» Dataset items

┌────────

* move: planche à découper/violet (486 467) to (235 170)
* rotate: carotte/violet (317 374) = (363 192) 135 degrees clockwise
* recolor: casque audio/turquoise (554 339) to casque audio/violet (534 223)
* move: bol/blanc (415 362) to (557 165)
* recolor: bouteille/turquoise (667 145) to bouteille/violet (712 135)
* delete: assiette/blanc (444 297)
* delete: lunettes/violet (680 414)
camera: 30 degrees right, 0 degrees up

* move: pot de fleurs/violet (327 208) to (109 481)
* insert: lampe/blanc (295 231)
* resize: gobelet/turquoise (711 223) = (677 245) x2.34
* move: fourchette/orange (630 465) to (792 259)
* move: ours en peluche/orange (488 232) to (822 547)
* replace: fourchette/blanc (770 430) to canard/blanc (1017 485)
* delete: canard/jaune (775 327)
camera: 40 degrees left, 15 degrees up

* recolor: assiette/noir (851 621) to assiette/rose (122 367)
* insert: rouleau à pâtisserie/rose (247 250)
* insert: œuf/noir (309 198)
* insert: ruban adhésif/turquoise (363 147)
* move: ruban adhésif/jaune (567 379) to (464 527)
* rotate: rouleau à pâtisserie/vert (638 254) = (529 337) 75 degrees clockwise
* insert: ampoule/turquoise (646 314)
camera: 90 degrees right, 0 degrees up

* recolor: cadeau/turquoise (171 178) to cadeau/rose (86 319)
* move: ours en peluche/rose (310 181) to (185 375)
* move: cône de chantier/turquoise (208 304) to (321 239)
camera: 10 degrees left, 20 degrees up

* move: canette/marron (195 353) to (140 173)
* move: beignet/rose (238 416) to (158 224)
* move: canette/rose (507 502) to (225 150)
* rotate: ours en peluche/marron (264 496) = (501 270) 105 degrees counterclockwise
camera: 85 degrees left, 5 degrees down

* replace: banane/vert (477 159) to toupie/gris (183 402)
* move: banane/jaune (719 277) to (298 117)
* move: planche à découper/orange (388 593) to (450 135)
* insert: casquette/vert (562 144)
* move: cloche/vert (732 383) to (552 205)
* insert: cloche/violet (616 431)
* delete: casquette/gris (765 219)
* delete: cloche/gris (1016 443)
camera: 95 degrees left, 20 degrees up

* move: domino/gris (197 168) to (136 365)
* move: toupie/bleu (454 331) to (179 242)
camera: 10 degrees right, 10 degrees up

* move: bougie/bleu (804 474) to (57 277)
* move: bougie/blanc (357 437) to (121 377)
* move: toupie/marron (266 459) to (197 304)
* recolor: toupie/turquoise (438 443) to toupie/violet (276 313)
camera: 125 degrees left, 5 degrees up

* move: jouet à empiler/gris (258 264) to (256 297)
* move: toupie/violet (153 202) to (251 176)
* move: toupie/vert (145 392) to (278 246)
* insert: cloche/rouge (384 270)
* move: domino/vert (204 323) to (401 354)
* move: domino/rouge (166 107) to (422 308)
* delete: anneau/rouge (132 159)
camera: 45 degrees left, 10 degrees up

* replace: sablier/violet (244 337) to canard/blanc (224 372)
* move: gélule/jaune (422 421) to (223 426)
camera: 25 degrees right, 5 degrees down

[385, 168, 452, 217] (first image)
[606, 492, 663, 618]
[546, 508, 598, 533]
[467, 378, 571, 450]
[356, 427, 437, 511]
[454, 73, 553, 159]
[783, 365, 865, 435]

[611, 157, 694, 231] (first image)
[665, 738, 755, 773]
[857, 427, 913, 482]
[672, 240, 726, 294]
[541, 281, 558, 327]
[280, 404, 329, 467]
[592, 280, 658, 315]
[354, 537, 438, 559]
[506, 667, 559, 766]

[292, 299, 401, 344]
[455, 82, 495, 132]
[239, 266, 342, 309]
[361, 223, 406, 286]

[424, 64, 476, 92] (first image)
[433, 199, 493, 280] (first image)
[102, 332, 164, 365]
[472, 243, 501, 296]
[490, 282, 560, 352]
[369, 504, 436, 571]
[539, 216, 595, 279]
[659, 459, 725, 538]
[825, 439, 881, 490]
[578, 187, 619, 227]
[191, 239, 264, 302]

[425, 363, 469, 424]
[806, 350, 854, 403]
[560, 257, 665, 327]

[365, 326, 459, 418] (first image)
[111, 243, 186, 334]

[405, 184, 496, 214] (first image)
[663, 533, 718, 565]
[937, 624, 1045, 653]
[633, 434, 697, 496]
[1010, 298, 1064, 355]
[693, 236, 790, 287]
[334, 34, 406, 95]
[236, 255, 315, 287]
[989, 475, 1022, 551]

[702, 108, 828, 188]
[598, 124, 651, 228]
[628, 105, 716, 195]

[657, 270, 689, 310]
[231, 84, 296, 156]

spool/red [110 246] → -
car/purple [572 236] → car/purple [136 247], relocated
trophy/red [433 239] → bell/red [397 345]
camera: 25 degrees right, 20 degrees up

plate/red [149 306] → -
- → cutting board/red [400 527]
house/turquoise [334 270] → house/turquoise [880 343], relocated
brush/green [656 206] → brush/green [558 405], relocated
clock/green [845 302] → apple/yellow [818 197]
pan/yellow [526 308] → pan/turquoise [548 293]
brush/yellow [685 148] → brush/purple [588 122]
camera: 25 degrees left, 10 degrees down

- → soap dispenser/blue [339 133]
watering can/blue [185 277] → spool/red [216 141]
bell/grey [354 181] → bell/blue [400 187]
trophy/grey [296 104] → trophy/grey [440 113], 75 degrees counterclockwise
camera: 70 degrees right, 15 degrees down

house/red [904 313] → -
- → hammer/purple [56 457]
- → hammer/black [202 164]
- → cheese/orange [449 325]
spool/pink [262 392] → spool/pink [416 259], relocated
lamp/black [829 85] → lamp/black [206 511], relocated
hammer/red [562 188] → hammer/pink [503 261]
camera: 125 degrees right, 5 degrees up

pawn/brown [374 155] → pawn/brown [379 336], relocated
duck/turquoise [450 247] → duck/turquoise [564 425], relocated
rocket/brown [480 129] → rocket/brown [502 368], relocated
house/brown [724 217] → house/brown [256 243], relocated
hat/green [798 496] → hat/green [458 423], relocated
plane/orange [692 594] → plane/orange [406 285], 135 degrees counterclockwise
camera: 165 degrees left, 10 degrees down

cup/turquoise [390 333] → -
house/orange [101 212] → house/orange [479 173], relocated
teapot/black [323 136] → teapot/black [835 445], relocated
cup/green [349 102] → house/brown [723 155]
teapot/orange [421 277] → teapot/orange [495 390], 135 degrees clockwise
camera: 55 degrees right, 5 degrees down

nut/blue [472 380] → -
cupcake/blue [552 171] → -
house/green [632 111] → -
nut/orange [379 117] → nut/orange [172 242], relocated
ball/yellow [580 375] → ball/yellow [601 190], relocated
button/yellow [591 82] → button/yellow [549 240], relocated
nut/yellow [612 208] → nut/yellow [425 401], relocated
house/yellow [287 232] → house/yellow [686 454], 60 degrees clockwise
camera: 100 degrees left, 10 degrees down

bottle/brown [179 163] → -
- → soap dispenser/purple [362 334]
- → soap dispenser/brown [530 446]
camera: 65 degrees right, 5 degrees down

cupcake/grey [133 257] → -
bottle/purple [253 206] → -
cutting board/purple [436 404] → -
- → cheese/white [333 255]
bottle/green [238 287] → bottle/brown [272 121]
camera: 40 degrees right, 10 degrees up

└────────

» DIRECTIONS
Give every entry once more, exactly as it reads.

» SOLUTION FOR THIS PROBLEM
* move: planche à découper/violet (486 467) to (235 170)
* rotate: carotte/violet (317 374) = (363 192) 135 degrees clockwise
* recolor: casque audio/turquoise (554 339) to casque audio/violet (534 223)
* move: bol/blanc (415 362) to (557 165)
* recolor: bouteille/turquoise (667 145) to bouteille/violet (712 135)
* delete: assiette/blanc (444 297)
* delete: lunettes/violet (680 414)
camera: 30 degrees right, 0 degrees up

* move: pot de fleurs/violet (327 208) to (109 481)
* insert: lampe/blanc (295 231)
* resize: gobelet/turquoise (711 223) = (677 245) x2.34
* move: fourchette/orange (630 465) to (792 259)
* move: ours en peluche/orange (488 232) to (822 547)
* replace: fourchette/blanc (770 430) to canard/blanc (1017 485)
* delete: canard/jaune (775 327)
camera: 40 degrees left, 15 degrees up

* recolor: assiette/noir (851 621) to assiette/rose (122 367)
* insert: rouleau à pâtisserie/rose (247 250)
* insert: œuf/noir (309 198)
* insert: ruban adhésif/turquoise (363 147)
* move: ruban adhésif/jaune (567 379) to (464 527)
* rotate: rouleau à pâtisserie/vert (638 254) = (529 337) 75 degrees clockwise
* insert: ampoule/turquoise (646 314)
camera: 90 degrees right, 0 degrees up

* recolor: cadeau/turquoise (171 178) to cadeau/rose (86 319)
* move: ours en peluche/rose (310 181) to (185 375)
* move: cône de chantier/turquoise (208 304) to (321 239)
camera: 10 degrees left, 20 degrees up

* move: canette/marron (195 353) to (140 173)
* move: beignet/rose (238 416) to (158 224)
* move: canette/rose (507 502) to (225 150)
* rotate: ours en peluche/marron (264 496) = (501 270) 105 degrees counterclockwise
camera: 85 degrees left, 5 degrees down

* replace: banane/vert (477 159) to toupie/gris (183 402)
* move: banane/jaune (719 277) to (298 117)
* move: planche à découper/orange (388 593) to (450 135)
* insert: casquette/vert (562 144)
* move: cloche/vert (732 383) to (552 205)
* insert: cloche/violet (616 431)
* delete: casquette/gris (765 219)
* delete: cloche/gris (1016 443)
camera: 95 degrees left, 20 degrees up

* move: domino/gris (197 168) to (136 365)
* move: toupie/bleu (454 331) to (179 242)
camera: 10 degrees right, 10 degrees up

* move: bougie/bleu (804 474) to (57 277)
* move: bougie/blanc (357 437) to (121 377)
* move: toupie/marron (266 459) to (197 304)
* recolor: toupie/turquoise (438 443) to toupie/violet (276 313)
camera: 125 degrees left, 5 degrees up

* move: jouet à empiler/gris (258 264) to (256 297)
* move: toupie/violet (153 202) to (251 176)
* move: toupie/vert (145 392) to (278 246)
* insert: cloche/rouge (384 270)
* move: domino/vert (204 323) to (401 354)
* move: domino/rouge (166 107) to (422 308)
* delete: anneau/rouge (132 159)
camera: 45 degrees left, 10 degrees up

* replace: sablier/violet (244 337) to canard/blanc (224 372)
* move: gélule/jaune (422 421) to (223 426)
camera: 25 degrees right, 5 degrees down

[385, 168, 452, 217] (first image)
[606, 492, 663, 618]
[546, 508, 598, 533]
[467, 378, 571, 450]
[356, 427, 437, 511]
[454, 73, 553, 159]
[783, 365, 865, 435]

[611, 157, 694, 231] (first image)
[665, 738, 755, 773]
[857, 427, 913, 482]
[672, 240, 726, 294]
[541, 281, 558, 327]
[280, 404, 329, 467]
[592, 280, 658, 315]
[354, 537, 438, 559]
[506, 667, 559, 766]

[292, 299, 401, 344]
[455, 82, 495, 132]
[239, 266, 342, 309]
[361, 223, 406, 286]

[424, 64, 476, 92] (first image)
[433, 199, 493, 280] (first image)
[102, 332, 164, 365]
[472, 243, 501, 296]
[490, 282, 560, 352]
[369, 504, 436, 571]
[539, 216, 595, 279]
[659, 459, 725, 538]
[825, 439, 881, 490]
[578, 187, 619, 227]
[191, 239, 264, 302]

[425, 363, 469, 424]
[806, 350, 854, 403]
[560, 257, 665, 327]

[365, 326, 459, 418] (first image)
[111, 243, 186, 334]

[405, 184, 496, 214] (first image)
[663, 533, 718, 565]
[937, 624, 1045, 653]
[633, 434, 697, 496]
[1010, 298, 1064, 355]
[693, 236, 790, 287]
[334, 34, 406, 95]
[236, 255, 315, 287]
[989, 475, 1022, 551]

[702, 108, 828, 188]
[598, 124, 651, 228]
[628, 105, 716, 195]

[657, 270, 689, 310]
[231, 84, 296, 156]

spool/red [110 246] → -
car/purple [572 236] → car/purple [136 247], relocated
trophy/red [433 239] → bell/red [397 345]
camera: 25 degrees right, 20 degrees up

plate/red [149 306] → -
- → cutting board/red [400 527]
house/turquoise [334 270] → house/turquoise [880 343], relocated
brush/green [656 206] → brush/green [558 405], relocated
clock/green [845 302] → apple/yellow [818 197]
pan/yellow [526 308] → pan/turquoise [548 293]
brush/yellow [685 148] → brush/purple [588 122]
camera: 25 degrees left, 10 degrees down

- → soap dispenser/blue [339 133]
watering can/blue [185 277] → spool/red [216 141]
bell/grey [354 181] → bell/blue [400 187]
trophy/grey [296 104] → trophy/grey [440 113], 75 degrees counterclockwise
camera: 70 degrees right, 15 degrees down

house/red [904 313] → -
- → hammer/purple [56 457]
- → hammer/black [202 164]
- → cheese/orange [449 325]
spool/pink [262 392] → spool/pink [416 259], relocated
lamp/black [829 85] → lamp/black [206 511], relocated
hammer/red [562 188] → hammer/pink [503 261]
camera: 125 degrees right, 5 degrees up

pawn/brown [374 155] → pawn/brown [379 336], relocated
duck/turquoise [450 247] → duck/turquoise [564 425], relocated
rocket/brown [480 129] → rocket/brown [502 368], relocated
house/brown [724 217] → house/brown [256 243], relocated
hat/green [798 496] → hat/green [458 423], relocated
plane/orange [692 594] → plane/orange [406 285], 135 degrees counterclockwise
camera: 165 degrees left, 10 degrees down

cup/turquoise [390 333] → -
house/orange [101 212] → house/orange [479 173], relocated
teapot/black [323 136] → teapot/black [835 445], relocated
cup/green [349 102] → house/brown [723 155]
teapot/orange [421 277] → teapot/orange [495 390], 135 degrees clockwise
camera: 55 degrees right, 5 degrees down

nut/blue [472 380] → -
cupcake/blue [552 171] → -
house/green [632 111] → -
nut/orange [379 117] → nut/orange [172 242], relocated
ball/yellow [580 375] → ball/yellow [601 190], relocated
button/yellow [591 82] → button/yellow [549 240], relocated
nut/yellow [612 208] → nut/yellow [425 401], relocated
house/yellow [287 232] → house/yellow [686 454], 60 degrees clockwise
camera: 100 degrees left, 10 degrees down

bottle/brown [179 163] → -
- → soap dispenser/purple [362 334]
- → soap dispenser/brown [530 446]
camera: 65 degrees right, 5 degrees down

cupcake/grey [133 257] → -
bottle/purple [253 206] → -
cutting board/purple [436 404] → -
- → cheese/white [333 255]
bottle/green [238 287] → bottle/brown [272 121]
camera: 40 degrees right, 10 degrees up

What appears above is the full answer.